Find the lines of the listing that contain the string "ruler", and return them.

■ ■ ■ ■ ■

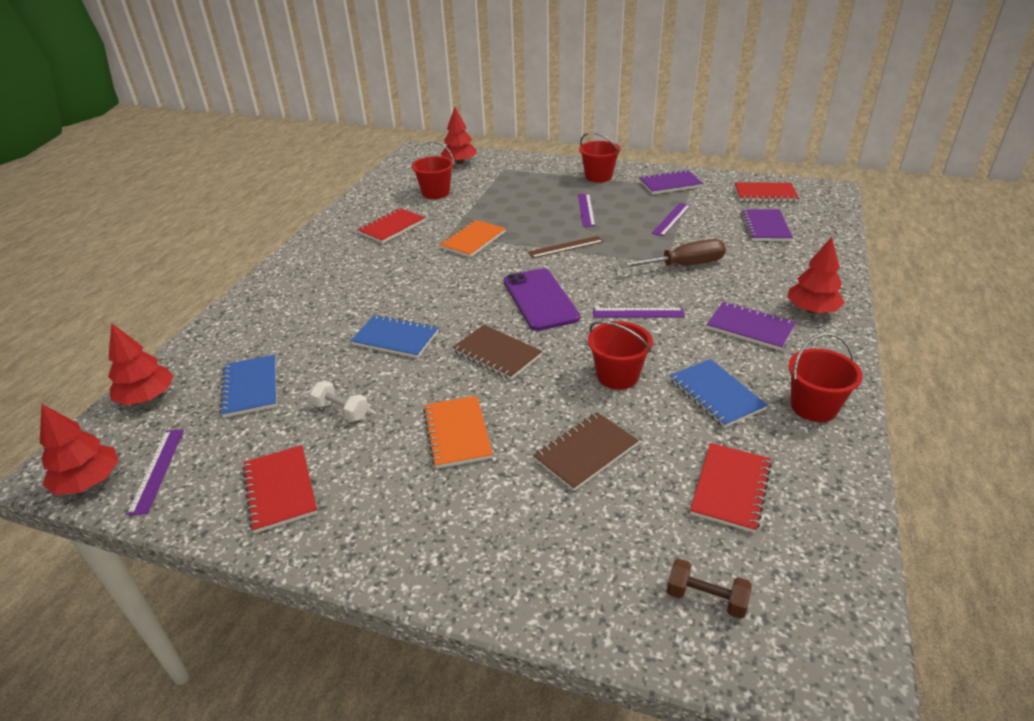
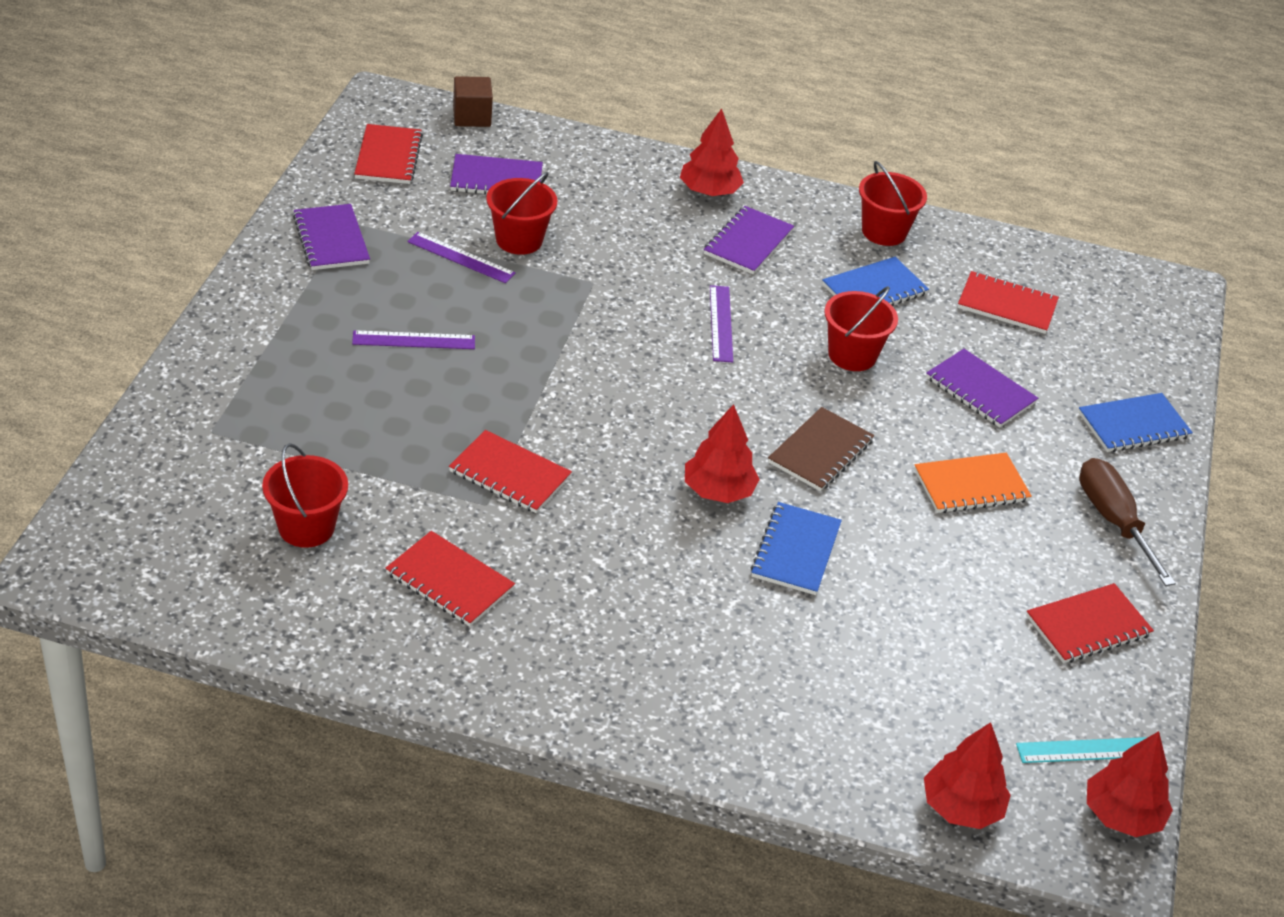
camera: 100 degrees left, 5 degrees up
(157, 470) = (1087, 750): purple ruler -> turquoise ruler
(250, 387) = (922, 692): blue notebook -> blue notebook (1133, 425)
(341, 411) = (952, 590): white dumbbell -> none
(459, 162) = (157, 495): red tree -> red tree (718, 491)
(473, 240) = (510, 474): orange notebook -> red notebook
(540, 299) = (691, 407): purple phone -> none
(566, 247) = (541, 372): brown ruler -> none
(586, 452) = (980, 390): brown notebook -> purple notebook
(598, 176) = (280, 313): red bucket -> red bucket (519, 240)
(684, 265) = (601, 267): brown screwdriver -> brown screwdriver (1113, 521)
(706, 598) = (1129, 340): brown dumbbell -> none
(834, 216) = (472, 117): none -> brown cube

■ ■ ■ ■ ■

**RESULT FOR THIS EXERCISE:**
(157, 470) = (1087, 750): purple ruler -> turquoise ruler
(566, 247) = (541, 372): brown ruler -> none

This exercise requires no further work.